# WHAT IS BEING ASKED
Report each line of the entries that includes "LEVEL" by copying it.

Stored dataset items
------------------------------------------------------------------------
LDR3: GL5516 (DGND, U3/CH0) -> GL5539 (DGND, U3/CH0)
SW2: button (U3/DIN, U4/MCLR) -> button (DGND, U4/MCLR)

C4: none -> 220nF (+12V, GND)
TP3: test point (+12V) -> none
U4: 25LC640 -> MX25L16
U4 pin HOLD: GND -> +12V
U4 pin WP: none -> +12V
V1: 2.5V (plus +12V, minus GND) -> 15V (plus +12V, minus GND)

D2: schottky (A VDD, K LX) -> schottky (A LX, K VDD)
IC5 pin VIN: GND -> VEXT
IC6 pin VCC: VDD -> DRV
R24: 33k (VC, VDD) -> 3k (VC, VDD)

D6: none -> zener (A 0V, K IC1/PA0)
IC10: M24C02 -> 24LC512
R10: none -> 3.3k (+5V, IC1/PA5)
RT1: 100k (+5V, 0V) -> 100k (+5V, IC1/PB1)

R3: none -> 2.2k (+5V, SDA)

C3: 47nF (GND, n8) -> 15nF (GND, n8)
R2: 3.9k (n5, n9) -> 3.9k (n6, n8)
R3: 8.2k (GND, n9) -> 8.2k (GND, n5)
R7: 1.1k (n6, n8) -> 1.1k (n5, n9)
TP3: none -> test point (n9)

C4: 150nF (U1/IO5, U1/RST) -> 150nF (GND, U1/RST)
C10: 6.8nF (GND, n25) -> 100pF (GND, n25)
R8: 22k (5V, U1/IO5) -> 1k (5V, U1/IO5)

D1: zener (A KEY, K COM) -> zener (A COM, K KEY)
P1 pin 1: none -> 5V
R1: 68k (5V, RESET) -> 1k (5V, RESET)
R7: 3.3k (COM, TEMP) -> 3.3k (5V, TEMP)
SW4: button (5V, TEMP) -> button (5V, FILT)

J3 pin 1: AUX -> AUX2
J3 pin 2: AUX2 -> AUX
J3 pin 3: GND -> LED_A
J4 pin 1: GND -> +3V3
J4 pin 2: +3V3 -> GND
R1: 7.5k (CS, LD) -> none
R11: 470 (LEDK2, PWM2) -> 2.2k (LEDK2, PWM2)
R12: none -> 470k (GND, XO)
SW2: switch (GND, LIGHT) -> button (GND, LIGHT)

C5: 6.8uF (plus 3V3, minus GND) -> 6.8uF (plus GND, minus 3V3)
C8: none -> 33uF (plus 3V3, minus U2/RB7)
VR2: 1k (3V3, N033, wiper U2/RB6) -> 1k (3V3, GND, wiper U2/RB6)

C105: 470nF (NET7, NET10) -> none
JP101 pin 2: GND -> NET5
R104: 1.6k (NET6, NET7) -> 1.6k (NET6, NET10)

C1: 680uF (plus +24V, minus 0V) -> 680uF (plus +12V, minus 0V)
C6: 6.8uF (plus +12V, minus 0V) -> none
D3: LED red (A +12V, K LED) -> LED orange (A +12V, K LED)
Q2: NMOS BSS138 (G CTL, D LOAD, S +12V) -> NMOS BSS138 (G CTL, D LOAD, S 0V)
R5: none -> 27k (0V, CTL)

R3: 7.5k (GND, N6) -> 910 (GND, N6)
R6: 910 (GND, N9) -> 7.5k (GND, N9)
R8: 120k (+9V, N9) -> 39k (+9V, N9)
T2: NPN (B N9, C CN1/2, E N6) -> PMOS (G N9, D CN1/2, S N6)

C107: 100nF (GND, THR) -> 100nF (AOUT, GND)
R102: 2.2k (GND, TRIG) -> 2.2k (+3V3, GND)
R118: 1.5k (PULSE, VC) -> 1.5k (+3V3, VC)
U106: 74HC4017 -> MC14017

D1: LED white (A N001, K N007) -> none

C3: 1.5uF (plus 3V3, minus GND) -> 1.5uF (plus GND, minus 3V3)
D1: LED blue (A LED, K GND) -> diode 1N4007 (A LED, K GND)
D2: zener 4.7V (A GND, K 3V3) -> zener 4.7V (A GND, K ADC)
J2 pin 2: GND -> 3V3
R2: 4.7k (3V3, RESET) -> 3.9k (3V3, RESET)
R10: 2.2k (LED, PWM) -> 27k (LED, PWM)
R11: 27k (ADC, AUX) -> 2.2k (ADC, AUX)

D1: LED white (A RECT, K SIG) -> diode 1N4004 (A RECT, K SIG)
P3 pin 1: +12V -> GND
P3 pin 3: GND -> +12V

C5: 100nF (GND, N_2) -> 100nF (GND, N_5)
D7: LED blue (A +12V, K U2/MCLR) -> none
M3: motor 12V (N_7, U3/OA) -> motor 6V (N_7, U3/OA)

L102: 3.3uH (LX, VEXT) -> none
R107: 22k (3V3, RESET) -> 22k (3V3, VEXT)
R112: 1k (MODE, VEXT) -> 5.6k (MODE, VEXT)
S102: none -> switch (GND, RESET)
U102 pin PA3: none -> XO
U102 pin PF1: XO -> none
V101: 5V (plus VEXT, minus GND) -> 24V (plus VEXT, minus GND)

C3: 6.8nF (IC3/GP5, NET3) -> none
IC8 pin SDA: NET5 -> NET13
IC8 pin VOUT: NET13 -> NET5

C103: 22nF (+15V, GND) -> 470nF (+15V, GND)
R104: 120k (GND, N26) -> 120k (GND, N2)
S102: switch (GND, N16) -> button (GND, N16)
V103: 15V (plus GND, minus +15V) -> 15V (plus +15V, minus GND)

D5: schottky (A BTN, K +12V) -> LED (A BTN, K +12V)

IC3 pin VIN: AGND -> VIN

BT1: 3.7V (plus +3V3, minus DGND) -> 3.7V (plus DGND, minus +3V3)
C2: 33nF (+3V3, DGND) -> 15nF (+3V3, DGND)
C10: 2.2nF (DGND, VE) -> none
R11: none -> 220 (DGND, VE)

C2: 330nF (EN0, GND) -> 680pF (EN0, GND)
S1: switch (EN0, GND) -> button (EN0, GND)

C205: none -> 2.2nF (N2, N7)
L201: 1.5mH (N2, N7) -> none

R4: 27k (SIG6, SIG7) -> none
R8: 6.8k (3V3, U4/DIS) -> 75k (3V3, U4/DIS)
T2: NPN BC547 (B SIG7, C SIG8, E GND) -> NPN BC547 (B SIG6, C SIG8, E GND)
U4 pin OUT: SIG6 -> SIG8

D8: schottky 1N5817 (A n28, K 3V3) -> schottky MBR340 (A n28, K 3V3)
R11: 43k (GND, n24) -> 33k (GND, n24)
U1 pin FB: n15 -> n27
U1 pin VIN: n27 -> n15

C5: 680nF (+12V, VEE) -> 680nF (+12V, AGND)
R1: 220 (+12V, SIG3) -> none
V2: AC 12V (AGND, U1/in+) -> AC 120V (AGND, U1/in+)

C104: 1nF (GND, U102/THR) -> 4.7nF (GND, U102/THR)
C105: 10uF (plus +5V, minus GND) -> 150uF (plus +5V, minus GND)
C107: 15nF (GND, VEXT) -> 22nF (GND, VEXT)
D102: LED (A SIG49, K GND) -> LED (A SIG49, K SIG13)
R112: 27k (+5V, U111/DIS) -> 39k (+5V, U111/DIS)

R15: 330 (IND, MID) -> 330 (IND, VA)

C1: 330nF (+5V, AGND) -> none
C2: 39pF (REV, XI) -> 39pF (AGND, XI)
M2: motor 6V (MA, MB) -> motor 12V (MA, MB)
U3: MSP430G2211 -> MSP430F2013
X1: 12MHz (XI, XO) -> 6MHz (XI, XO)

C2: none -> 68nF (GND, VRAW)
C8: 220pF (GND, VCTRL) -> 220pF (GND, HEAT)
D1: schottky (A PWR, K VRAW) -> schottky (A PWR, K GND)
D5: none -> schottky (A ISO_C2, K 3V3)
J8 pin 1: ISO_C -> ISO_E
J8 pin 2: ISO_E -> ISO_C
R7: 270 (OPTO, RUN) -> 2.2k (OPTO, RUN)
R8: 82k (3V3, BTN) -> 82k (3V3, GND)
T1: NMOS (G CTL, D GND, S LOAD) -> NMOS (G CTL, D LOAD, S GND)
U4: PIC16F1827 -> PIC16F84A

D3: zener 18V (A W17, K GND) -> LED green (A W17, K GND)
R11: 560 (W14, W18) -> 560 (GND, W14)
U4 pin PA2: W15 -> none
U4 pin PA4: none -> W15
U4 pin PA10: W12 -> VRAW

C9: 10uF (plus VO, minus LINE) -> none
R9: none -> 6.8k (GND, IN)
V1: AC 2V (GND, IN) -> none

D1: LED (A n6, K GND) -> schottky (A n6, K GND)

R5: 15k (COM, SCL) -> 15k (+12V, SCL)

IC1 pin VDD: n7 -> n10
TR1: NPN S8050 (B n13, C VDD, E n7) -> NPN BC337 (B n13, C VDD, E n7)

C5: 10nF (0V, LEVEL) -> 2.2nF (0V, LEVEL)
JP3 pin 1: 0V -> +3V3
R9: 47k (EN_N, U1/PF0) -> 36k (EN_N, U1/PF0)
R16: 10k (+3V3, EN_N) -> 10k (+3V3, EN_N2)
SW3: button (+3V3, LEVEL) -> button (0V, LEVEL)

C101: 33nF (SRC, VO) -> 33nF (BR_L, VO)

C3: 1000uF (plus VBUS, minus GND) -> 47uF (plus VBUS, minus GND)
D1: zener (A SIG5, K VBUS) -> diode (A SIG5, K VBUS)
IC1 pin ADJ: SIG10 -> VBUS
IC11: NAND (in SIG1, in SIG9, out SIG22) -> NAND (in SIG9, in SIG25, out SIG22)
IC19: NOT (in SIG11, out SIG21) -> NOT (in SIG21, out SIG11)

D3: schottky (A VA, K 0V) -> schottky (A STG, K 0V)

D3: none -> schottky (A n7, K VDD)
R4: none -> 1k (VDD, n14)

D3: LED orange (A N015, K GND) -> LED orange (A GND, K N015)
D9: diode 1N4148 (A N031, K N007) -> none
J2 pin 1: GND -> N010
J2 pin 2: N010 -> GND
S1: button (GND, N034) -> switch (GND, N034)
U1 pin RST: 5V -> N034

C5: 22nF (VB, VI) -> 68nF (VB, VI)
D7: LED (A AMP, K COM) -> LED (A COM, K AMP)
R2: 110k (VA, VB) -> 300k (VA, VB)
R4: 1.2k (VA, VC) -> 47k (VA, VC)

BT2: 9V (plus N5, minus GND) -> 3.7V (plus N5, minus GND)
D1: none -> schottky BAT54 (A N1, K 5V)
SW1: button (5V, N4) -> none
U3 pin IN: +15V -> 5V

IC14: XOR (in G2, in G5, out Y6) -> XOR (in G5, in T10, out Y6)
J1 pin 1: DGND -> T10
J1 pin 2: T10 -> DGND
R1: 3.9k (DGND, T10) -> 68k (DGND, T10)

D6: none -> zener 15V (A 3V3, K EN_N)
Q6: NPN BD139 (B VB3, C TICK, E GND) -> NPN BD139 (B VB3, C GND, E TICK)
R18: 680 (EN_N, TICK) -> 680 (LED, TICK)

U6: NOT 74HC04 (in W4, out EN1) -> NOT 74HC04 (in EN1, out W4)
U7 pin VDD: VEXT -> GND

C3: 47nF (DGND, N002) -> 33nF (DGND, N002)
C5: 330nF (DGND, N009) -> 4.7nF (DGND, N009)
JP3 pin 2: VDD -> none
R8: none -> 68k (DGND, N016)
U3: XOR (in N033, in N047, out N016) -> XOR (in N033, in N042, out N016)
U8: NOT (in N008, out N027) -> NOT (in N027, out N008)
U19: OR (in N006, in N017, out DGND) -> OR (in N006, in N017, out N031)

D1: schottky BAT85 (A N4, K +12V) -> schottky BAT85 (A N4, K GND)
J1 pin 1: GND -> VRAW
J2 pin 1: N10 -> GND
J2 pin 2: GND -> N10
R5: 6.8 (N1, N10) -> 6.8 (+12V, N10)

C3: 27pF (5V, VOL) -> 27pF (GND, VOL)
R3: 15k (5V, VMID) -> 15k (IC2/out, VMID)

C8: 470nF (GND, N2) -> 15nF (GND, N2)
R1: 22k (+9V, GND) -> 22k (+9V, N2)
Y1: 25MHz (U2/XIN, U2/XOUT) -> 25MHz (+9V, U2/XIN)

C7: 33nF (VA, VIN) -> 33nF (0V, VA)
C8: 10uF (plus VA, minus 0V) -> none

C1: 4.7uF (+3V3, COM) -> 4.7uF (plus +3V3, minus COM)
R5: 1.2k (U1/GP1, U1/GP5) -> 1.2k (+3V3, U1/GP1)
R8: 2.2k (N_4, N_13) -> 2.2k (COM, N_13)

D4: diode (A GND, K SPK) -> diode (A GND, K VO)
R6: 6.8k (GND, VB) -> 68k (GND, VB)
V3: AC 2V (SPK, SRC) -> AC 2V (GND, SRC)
------------------------------------------------------------------------
# FINAL ANSWER
C5: 10nF (0V, LEVEL) -> 2.2nF (0V, LEVEL)
SW3: button (+3V3, LEVEL) -> button (0V, LEVEL)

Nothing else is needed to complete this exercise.